Reproduce exactly, and solely, the lines running from the top of the data below through the line with "(522, 274) = (483, 332): yellow", both inclusive. Omit pictures.

Data records →
----------

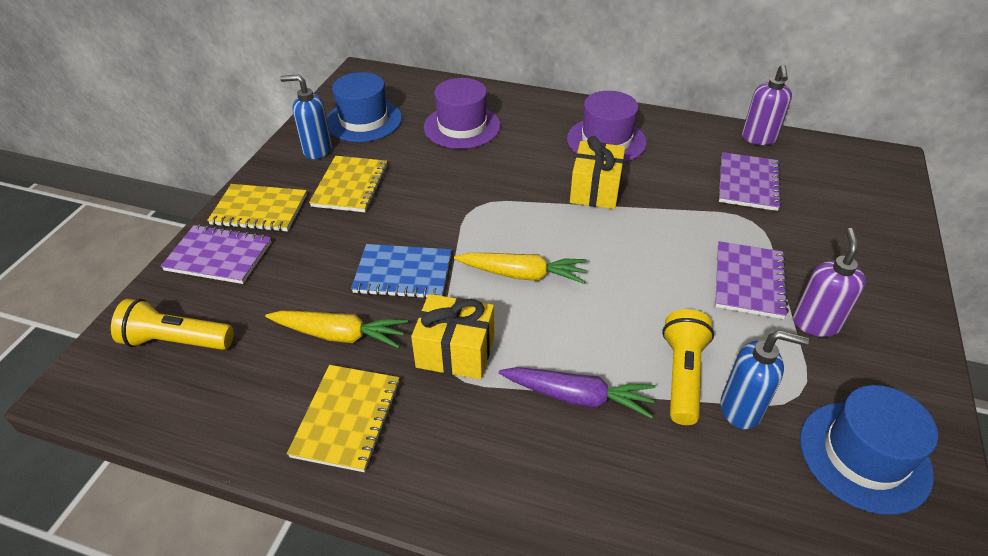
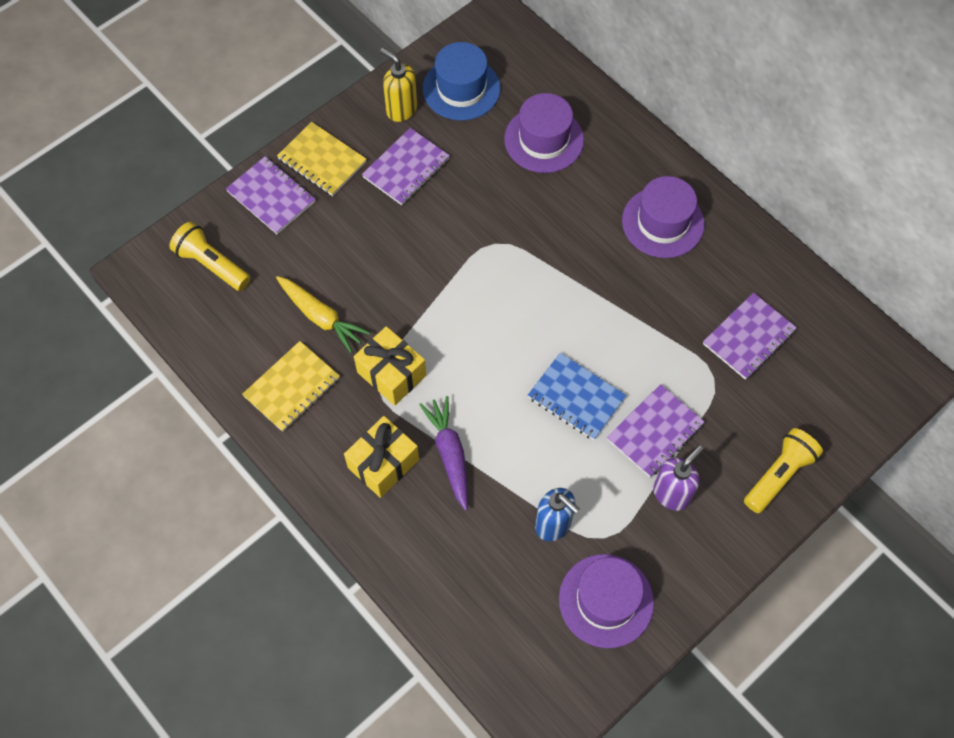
camera: 30 degrees right, 20 degrees up
(317, 150) = (401, 109): blue soap dispenser -> yellow soap dispenser
(350, 186) = (406, 168): yellow notebook -> purple notebook
(403, 274) = (395, 284): blue notebook -> blue notebook (576, 398)
(522, 274) = (483, 332): yellow carrot -> none
(577, 397) = (450, 454): purple carrot -> purple carrot turned 150 degrees counterclockwise
(595, 190) = (607, 276): yellow gift -> yellow gift (383, 464)
(682, 375) = (535, 478): yellow flashlight -> yellow flashlight (779, 475)
(758, 138) = (810, 291): purple soap dispenser -> none
(864, 456) = (606, 600): blue hat -> purple hat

----------

Reply →
camera: 30 degrees right, 20 degrees up
(317, 150) = (401, 109): blue soap dispenser -> yellow soap dispenser
(350, 186) = (406, 168): yellow notebook -> purple notebook
(403, 274) = (395, 284): blue notebook -> blue notebook (576, 398)
(522, 274) = (483, 332): yellow carrot -> none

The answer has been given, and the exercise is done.